→ Task statement:
Every line holding the string "XNOR" should be copied from the listing.

→ Provided entries:
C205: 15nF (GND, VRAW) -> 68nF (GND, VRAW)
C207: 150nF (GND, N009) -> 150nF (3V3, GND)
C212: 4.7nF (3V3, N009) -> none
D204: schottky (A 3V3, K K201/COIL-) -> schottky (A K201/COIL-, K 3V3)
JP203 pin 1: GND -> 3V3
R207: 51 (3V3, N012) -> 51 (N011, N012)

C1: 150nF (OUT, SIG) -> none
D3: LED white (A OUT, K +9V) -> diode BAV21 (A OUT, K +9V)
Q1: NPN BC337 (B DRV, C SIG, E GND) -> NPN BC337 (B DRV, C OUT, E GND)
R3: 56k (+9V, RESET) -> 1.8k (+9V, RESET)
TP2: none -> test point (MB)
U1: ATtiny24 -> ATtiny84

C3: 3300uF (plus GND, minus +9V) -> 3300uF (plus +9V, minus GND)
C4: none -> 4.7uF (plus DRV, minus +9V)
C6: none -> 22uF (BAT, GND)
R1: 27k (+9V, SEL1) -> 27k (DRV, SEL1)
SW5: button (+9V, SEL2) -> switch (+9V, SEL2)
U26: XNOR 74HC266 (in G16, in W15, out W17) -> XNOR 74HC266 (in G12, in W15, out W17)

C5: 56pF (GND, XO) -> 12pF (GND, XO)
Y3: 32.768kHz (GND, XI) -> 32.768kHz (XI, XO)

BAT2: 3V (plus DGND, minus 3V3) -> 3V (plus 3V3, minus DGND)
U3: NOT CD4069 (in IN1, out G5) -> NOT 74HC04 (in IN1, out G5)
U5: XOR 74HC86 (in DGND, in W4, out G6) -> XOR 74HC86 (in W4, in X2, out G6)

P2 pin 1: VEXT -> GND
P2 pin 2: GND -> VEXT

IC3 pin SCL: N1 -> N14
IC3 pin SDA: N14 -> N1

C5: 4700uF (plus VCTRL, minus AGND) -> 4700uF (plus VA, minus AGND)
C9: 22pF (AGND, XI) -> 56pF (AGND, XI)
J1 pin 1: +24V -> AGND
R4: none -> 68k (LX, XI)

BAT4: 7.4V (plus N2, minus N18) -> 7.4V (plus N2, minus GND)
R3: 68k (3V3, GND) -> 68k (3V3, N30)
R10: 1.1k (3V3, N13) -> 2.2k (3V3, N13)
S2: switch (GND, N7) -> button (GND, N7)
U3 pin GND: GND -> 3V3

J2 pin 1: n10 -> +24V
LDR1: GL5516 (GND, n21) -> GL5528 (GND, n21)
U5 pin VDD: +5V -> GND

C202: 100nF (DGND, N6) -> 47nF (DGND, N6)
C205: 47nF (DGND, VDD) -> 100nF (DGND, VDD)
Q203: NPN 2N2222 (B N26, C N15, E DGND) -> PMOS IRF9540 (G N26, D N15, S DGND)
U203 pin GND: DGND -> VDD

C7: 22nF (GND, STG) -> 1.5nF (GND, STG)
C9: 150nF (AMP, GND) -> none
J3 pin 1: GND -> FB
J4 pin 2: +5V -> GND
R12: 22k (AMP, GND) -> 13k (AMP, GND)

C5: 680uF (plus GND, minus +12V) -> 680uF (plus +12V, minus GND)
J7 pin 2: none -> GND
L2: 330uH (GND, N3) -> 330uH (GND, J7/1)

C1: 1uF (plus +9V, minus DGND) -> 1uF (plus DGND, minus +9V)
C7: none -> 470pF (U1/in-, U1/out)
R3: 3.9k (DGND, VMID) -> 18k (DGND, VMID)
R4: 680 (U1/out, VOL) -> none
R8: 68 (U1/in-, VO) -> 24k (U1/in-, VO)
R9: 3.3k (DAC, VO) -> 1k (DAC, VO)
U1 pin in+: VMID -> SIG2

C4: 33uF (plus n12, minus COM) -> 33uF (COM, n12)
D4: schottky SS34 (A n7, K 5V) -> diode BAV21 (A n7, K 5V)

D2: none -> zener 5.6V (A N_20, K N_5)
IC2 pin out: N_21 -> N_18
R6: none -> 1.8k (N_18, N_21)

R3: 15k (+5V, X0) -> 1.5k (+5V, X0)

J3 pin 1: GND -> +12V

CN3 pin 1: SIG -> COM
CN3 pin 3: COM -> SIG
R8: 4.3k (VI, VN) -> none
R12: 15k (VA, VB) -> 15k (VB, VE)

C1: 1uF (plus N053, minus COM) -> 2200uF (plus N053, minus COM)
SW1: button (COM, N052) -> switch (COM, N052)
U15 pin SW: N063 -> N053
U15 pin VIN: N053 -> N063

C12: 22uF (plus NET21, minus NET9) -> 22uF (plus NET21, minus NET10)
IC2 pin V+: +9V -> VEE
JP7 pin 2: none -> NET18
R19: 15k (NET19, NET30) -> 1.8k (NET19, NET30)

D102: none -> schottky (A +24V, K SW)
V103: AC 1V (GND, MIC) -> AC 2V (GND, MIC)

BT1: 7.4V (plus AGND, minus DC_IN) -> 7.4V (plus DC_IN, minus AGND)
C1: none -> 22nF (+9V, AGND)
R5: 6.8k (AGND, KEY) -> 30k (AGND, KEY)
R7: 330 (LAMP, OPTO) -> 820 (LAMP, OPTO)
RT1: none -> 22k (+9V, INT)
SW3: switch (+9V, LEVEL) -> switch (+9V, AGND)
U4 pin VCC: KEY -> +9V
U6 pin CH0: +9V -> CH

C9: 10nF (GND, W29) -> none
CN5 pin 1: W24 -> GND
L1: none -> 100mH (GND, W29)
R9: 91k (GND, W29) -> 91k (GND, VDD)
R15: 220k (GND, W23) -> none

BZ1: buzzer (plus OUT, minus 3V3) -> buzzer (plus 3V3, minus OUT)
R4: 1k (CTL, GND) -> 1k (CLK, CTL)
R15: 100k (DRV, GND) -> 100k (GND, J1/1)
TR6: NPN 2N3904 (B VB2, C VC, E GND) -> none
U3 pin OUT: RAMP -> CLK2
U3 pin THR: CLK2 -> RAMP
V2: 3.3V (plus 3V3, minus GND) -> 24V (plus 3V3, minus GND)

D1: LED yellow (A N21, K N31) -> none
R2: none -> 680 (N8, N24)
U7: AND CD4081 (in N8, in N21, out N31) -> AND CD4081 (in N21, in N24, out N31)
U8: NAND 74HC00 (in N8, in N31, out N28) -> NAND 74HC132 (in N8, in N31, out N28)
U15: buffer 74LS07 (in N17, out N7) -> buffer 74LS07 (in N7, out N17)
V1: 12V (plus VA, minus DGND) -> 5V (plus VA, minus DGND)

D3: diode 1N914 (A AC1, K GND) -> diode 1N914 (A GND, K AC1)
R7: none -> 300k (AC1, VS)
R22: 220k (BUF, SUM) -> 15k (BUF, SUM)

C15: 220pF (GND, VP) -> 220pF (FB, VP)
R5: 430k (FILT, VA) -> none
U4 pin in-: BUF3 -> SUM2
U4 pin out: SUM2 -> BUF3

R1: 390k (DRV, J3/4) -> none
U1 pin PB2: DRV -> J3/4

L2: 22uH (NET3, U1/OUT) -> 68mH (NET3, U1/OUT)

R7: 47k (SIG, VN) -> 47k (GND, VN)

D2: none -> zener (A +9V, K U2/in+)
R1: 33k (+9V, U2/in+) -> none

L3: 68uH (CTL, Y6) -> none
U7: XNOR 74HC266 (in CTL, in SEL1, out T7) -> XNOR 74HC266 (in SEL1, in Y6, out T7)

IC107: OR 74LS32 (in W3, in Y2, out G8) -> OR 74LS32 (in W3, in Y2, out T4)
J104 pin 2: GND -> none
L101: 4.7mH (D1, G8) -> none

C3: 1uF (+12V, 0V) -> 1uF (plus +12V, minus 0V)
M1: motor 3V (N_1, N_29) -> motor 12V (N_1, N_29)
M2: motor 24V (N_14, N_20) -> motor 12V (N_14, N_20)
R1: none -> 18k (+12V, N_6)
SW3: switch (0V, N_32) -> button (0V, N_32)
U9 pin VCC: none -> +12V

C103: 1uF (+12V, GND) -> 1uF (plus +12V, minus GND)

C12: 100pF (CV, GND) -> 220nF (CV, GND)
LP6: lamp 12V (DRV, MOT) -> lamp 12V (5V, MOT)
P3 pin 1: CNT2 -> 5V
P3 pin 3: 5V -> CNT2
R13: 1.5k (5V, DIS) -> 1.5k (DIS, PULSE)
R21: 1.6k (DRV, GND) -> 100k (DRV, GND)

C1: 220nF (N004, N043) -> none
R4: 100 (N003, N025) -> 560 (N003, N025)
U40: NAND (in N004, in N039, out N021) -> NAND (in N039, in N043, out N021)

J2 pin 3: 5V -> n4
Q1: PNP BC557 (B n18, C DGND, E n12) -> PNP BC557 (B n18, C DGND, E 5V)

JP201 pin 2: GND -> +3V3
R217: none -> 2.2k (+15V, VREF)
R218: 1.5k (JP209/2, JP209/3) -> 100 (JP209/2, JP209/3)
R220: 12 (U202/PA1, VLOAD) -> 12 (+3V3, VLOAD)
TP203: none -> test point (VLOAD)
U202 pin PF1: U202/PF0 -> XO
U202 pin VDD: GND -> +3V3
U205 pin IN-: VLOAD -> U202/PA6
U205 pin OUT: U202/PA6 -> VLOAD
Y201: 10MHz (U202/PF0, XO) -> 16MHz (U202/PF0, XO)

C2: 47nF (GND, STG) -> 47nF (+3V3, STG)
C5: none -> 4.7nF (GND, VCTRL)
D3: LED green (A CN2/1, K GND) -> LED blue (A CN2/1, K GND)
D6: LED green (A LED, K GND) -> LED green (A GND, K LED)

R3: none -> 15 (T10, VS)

→ Output of the task:
U26: XNOR 74HC266 (in G16, in W15, out W17) -> XNOR 74HC266 (in G12, in W15, out W17)
U7: XNOR 74HC266 (in CTL, in SEL1, out T7) -> XNOR 74HC266 (in SEL1, in Y6, out T7)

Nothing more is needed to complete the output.